═══ Record extracts ═══

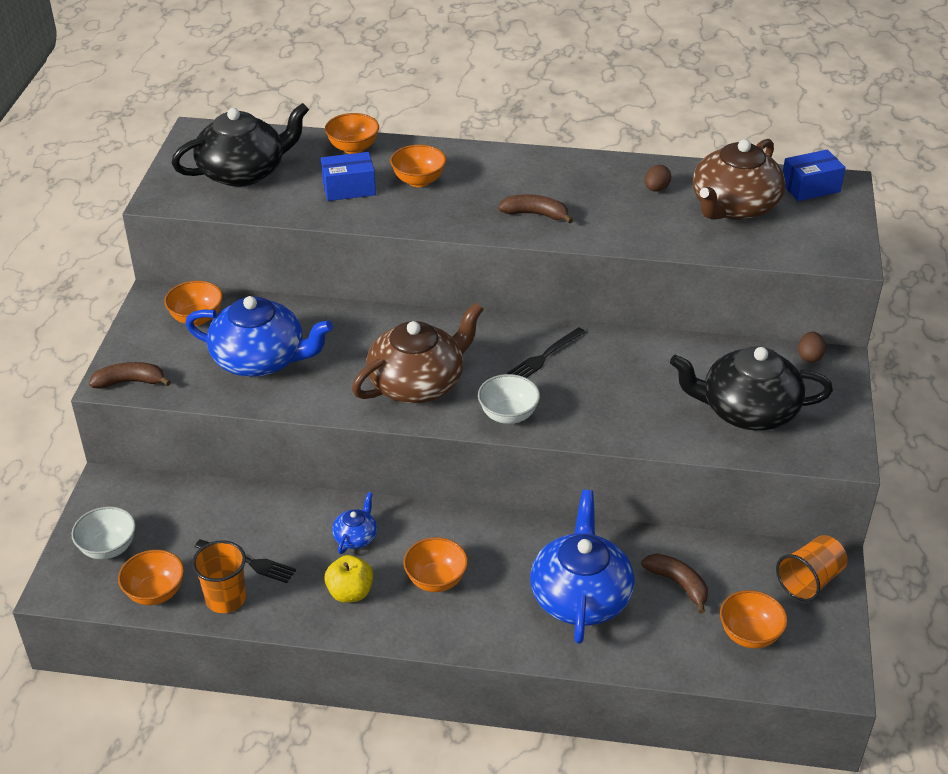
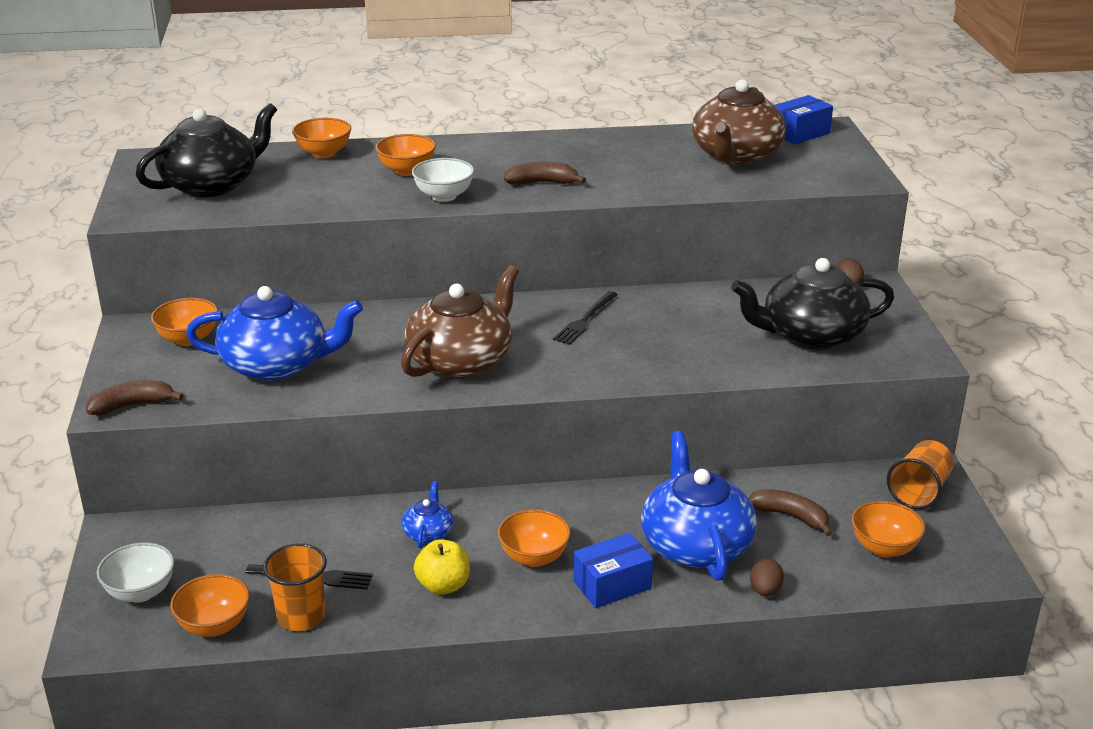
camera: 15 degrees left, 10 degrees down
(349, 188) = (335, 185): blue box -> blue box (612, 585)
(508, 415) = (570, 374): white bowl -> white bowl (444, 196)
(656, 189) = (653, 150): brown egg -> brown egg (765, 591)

═══
═══ Record extracts ═══

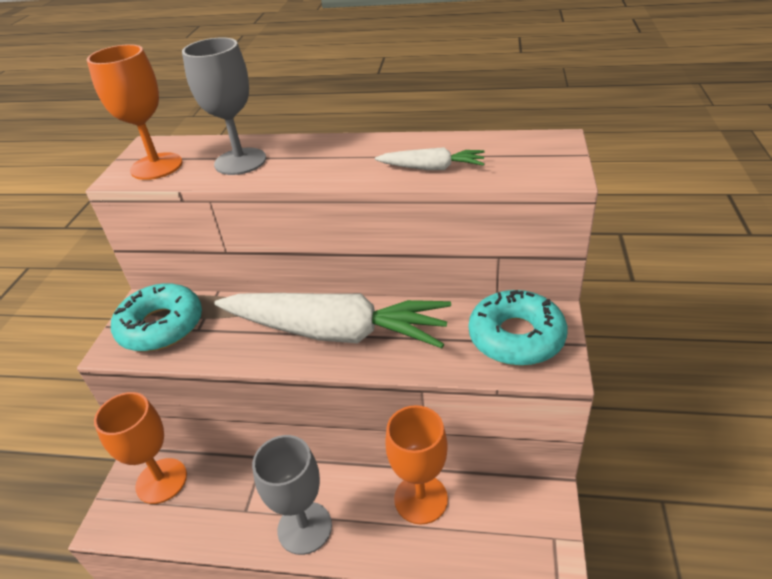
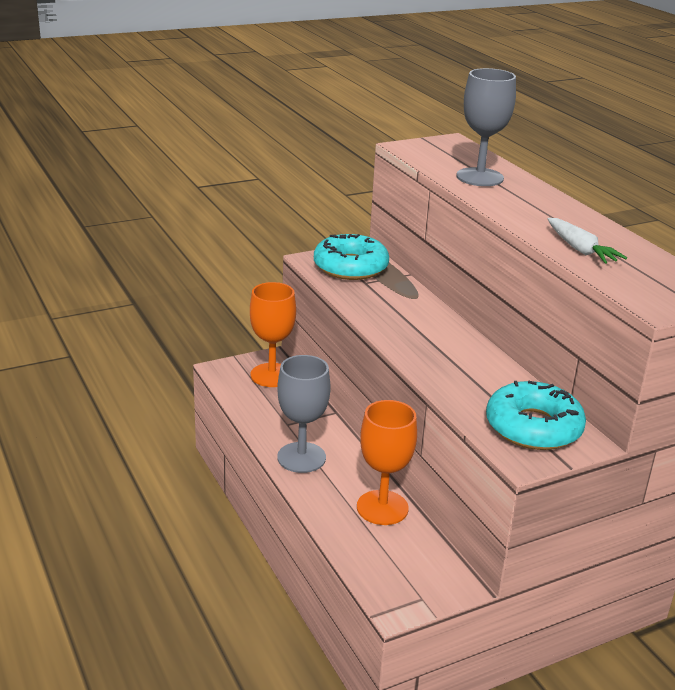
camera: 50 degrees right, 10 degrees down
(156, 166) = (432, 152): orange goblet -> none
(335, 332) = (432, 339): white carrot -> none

═══

• [Task item] Look through the entries above, find each line containing "degrees", and copy it.

• [Task answer]
camera: 15 degrees left, 10 degrees down
camera: 50 degrees right, 10 degrees down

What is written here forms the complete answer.